(Beginning of SOURCE DATA)

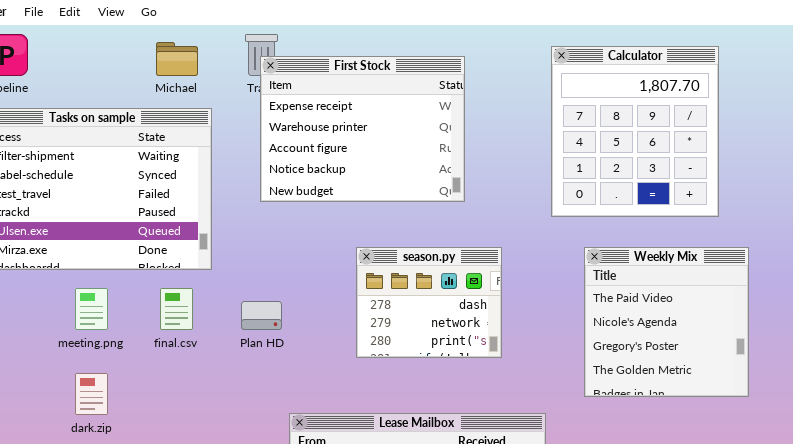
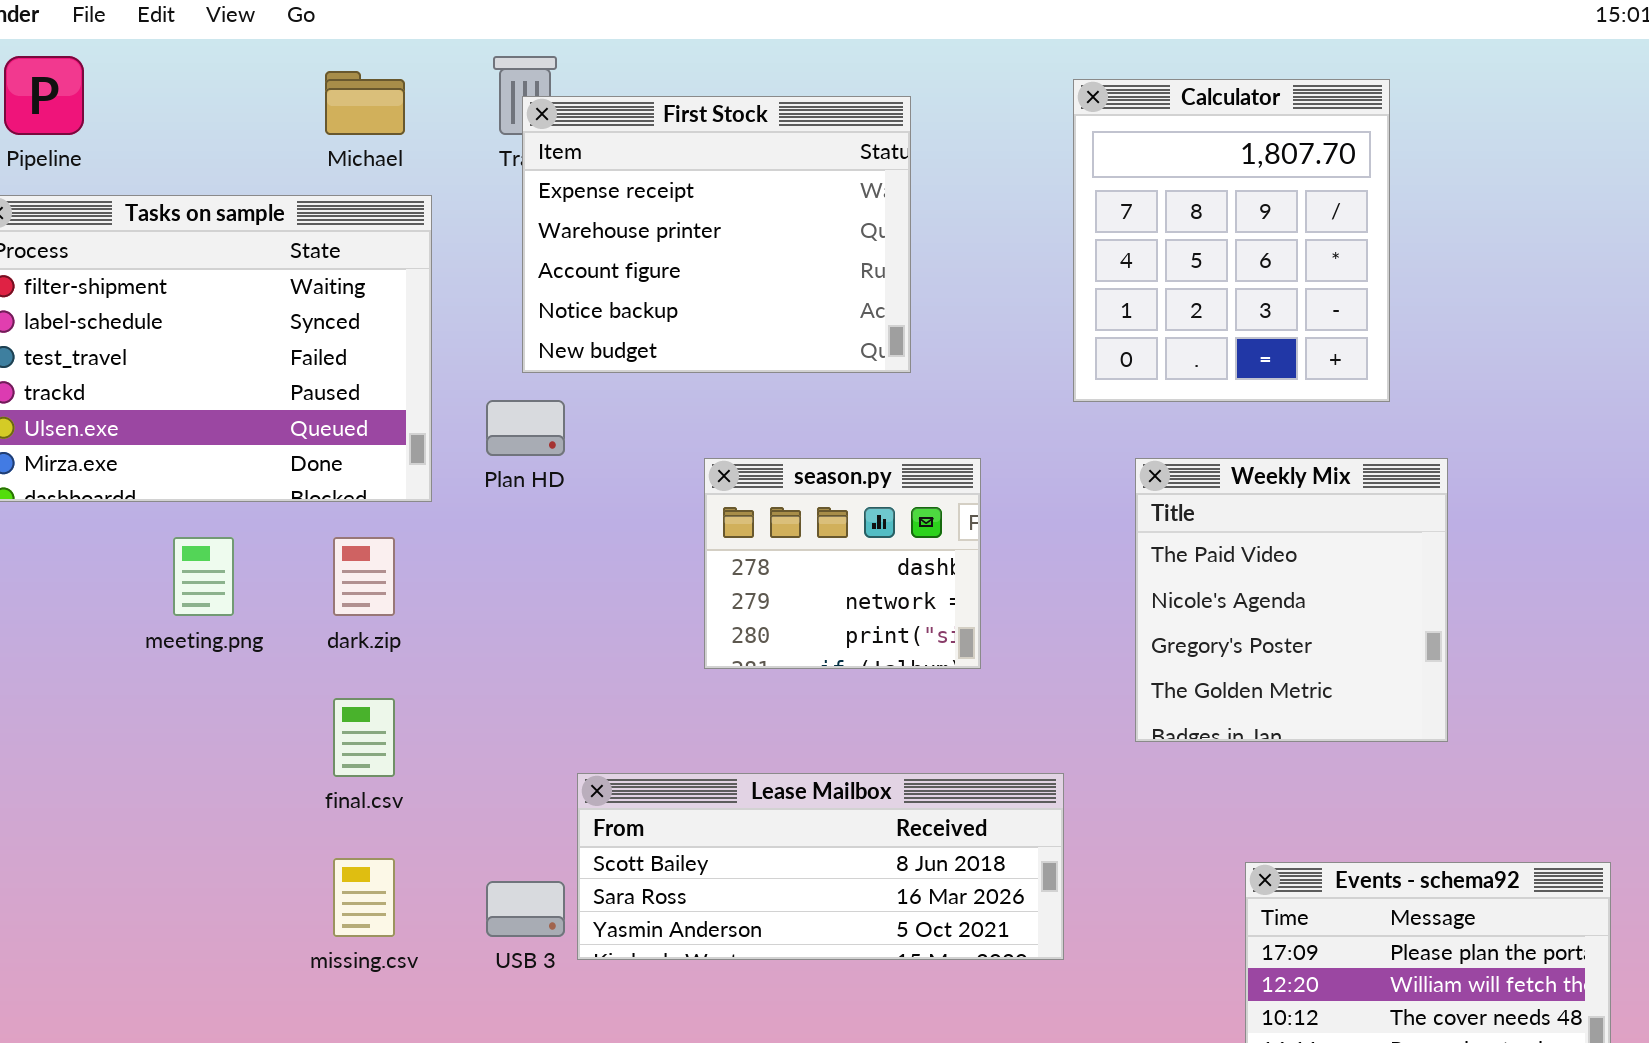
final.csv: [160,288,193,330] -> [333,698,395,777], moved
Plan HD: [241,301,282,330] -> [486,400,565,456], moved
dark.zip: [75,373,108,415] -> [333,537,395,616], moved

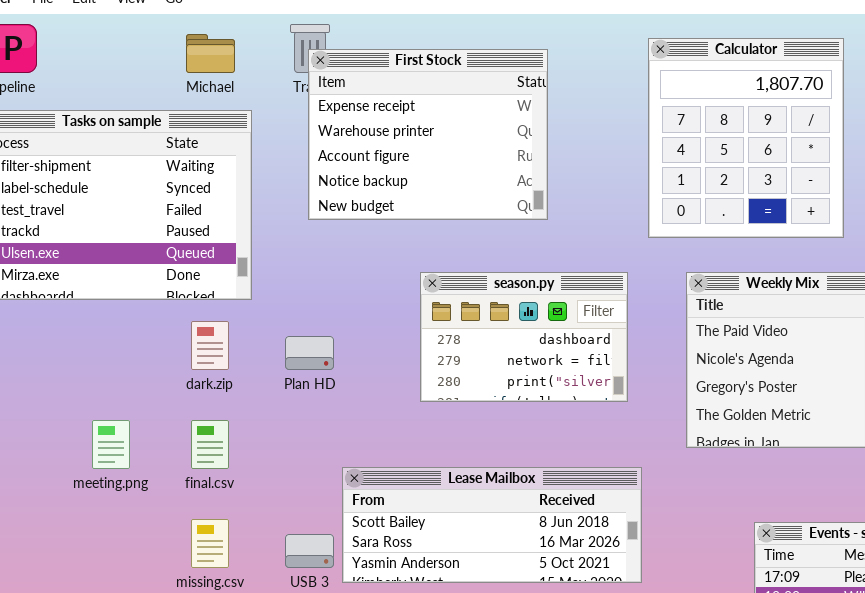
Plan HD: [486,400,565,456] -> [285,336,334,370], moved
season.py: [704,458,981,669] -> [420,272,628,402], resized
meeting.png: [173,537,234,616] -> [92,420,130,469], moved

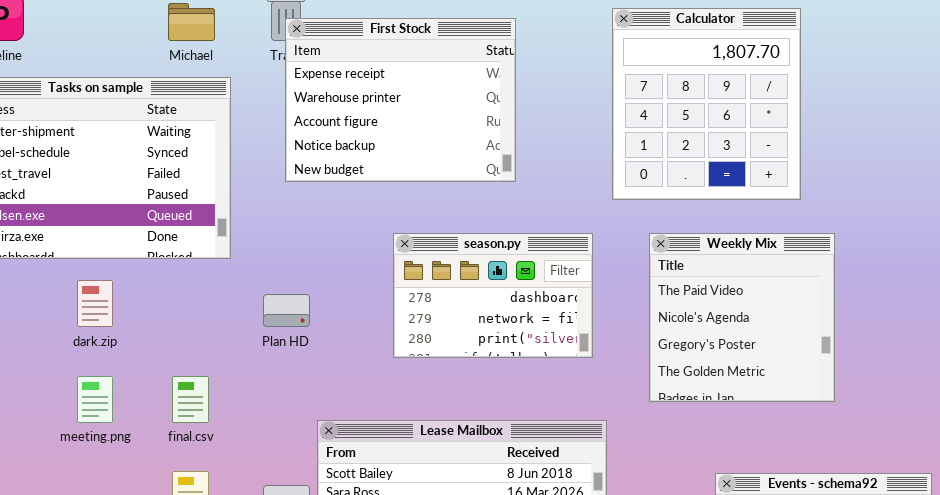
dark.zip: [191,321,229,370] -> [77,280,113,327], moved

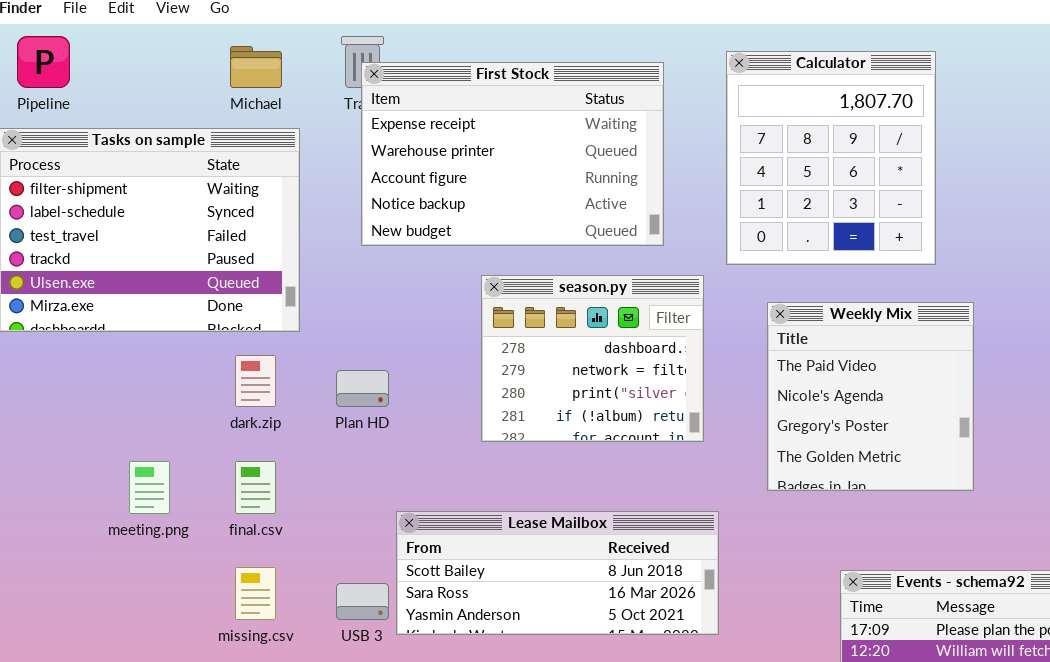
First Stock: [285,18,516,182] -> [361,62,664,246], resized
season.py: [393,233,593,358] -> [481,275,704,442], resized
dark.zip: [77,280,113,327] -> [235,355,276,407], moved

(End of SOURCE DATA)

> **AIM OF THE EXERCISE**: Every line from the one holding "dark.zip: [191,321,229,370] ->" through the end of the records above must be reproduced verbatim, pictures excepted.

> **OUTPUT BELOW**:
dark.zip: [191,321,229,370] -> [77,280,113,327], moved

First Stock: [285,18,516,182] -> [361,62,664,246], resized
season.py: [393,233,593,358] -> [481,275,704,442], resized
dark.zip: [77,280,113,327] -> [235,355,276,407], moved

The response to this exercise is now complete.